(EXERCISE INSTRUCTIONS): Word for word, restate the lines from the top of the records below through the line with "The RED BOWLING PIN at <222,70> disappeared.", both included, with no pictures in the result.

(Scene change data):
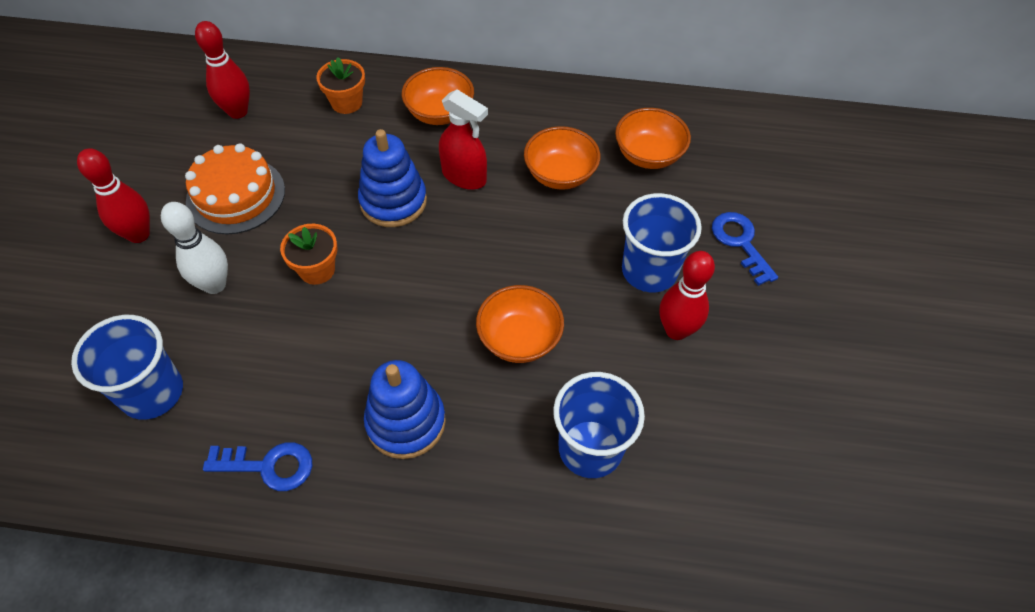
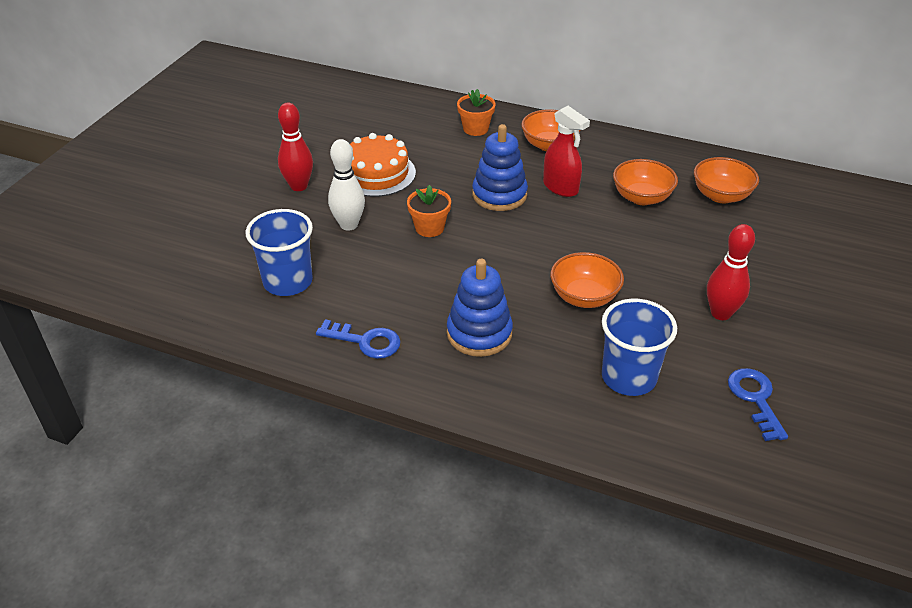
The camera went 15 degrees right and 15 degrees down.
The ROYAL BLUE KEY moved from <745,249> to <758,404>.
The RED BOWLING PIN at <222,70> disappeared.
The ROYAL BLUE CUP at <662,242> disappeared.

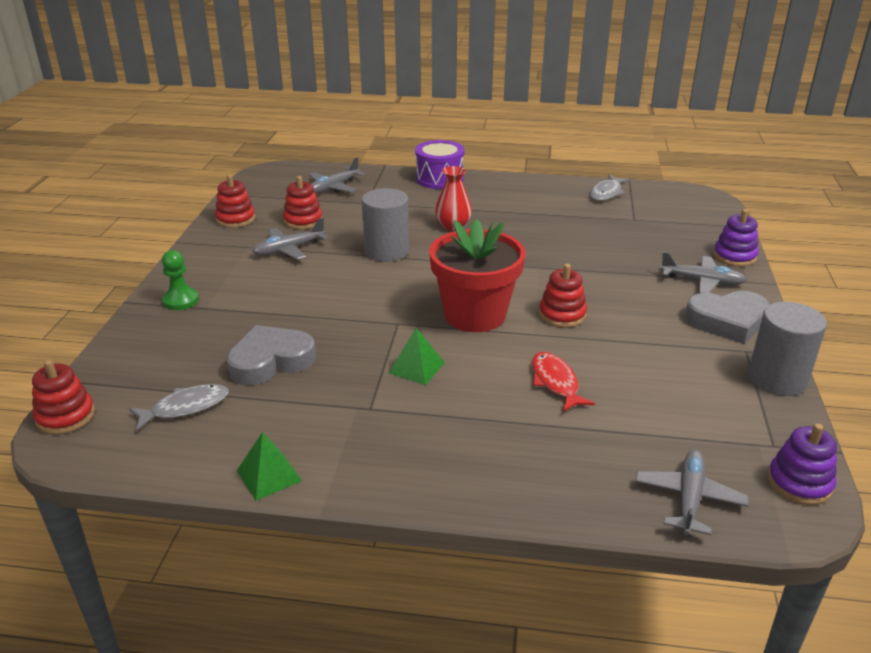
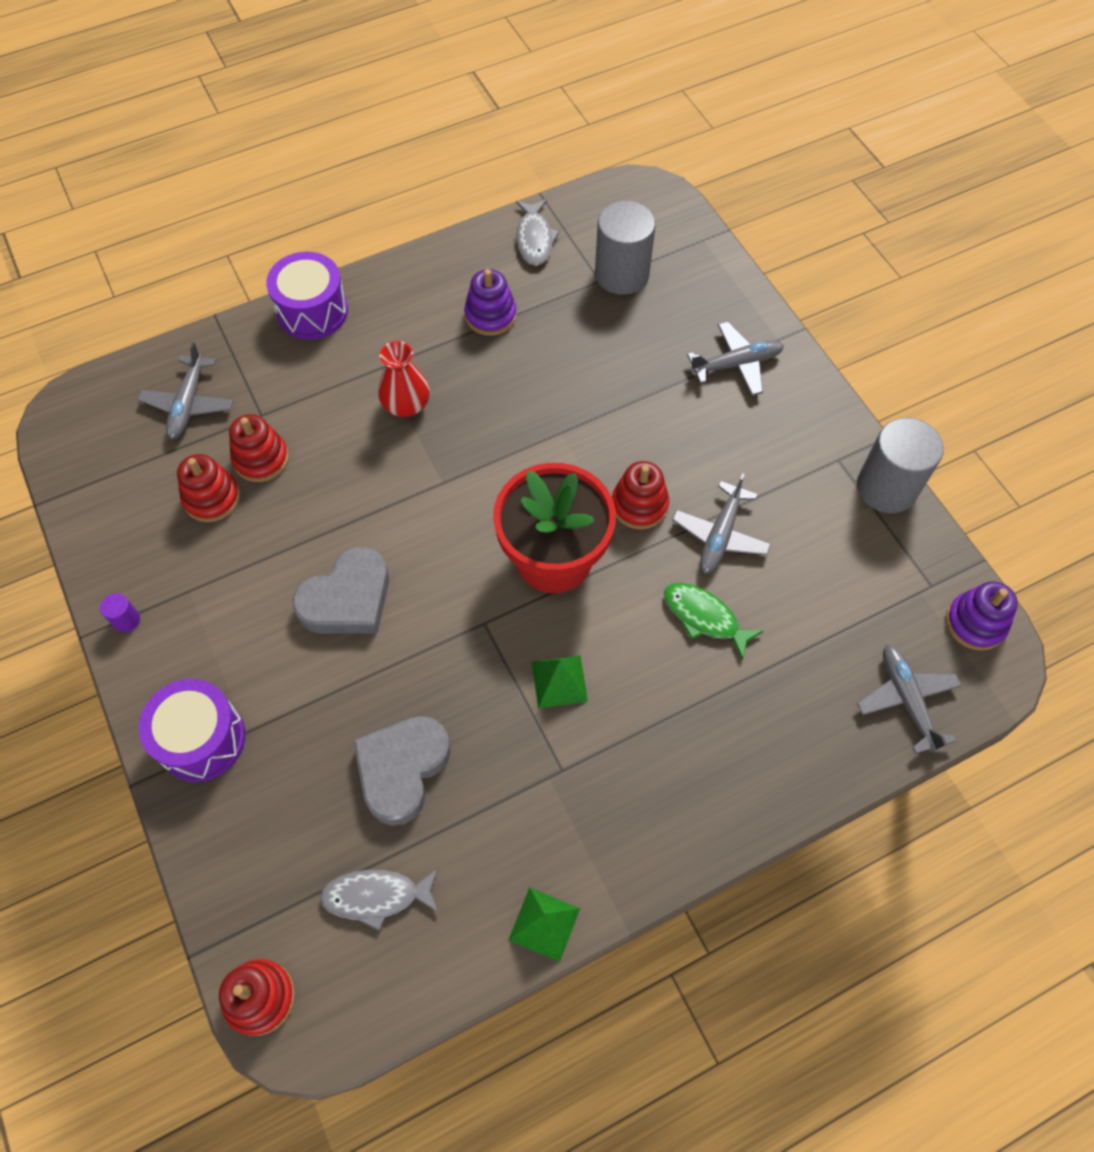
The camera went 35 degrees left and 30 degrees up.
The ROYAL PURPLE CYLINDER SHAPE at <120,612> appeared.
The GREEN PAWN at <180,280> was replaced by the ROYAL PURPLE SNARE DRUM at <192,730>.
The RED STACKING RINGS moved from <235,201> to <259,448>.
The GREY HEART moved from <727,317> to <340,590>.
The GREY TOY FISH at <179,407> turned 120 degrees counterclockwise.
The ROYAL PURPLE STACKING RINGS moved from <736,238> to <490,302>.
The GREY CYLINDER SHAPE moved from <385,225> to <625,248>.
The RED TOY FISH at <563,382> became the GREEN TOY FISH at <713,621>.
The GREY TOY PLANE moved from <290,239> to <721,523>.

(RESPONSE AREA):
The camera went 15 degrees right and 15 degrees down.
The ROYAL BLUE KEY moved from <745,249> to <758,404>.
The RED BOWLING PIN at <222,70> disappeared.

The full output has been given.